(Exercise prompt) In the listing below, the lines starting with the line with "(663, 402) = (650, 391): white" and going on through the line with "(870, 454) = (861, 502): brown bottle -> none" are to be reproduced exactly, and only those.

(Source records)
:::
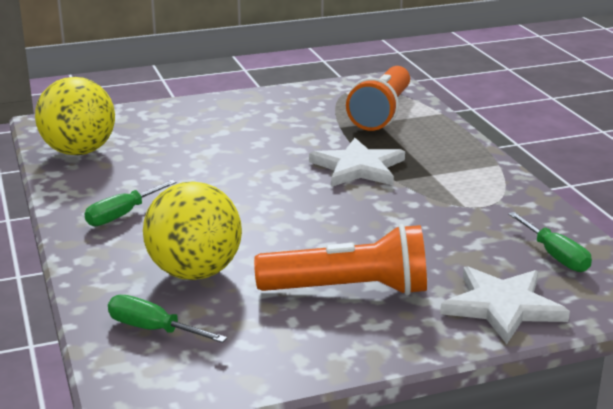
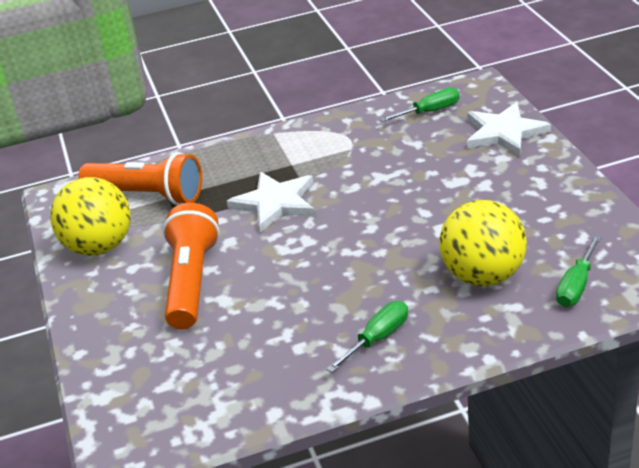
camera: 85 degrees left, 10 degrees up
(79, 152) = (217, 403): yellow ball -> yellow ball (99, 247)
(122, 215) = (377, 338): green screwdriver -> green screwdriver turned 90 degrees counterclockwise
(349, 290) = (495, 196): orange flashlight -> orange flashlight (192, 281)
:::
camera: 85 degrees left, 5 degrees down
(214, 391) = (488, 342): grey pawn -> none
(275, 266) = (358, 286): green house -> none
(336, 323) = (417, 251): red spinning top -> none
:::
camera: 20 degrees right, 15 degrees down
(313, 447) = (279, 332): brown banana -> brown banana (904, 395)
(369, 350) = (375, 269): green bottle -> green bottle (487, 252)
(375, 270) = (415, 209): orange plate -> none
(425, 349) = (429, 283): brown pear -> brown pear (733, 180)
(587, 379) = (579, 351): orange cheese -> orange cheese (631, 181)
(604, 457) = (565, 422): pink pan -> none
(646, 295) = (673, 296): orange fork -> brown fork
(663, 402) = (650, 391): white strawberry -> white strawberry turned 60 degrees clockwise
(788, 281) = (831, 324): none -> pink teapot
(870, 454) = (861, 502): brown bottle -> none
:::
(Task result)
(663, 402) = (650, 391): white strawberry -> white strawberry turned 60 degrees clockwise
(788, 281) = (831, 324): none -> pink teapot
(870, 454) = (861, 502): brown bottle -> none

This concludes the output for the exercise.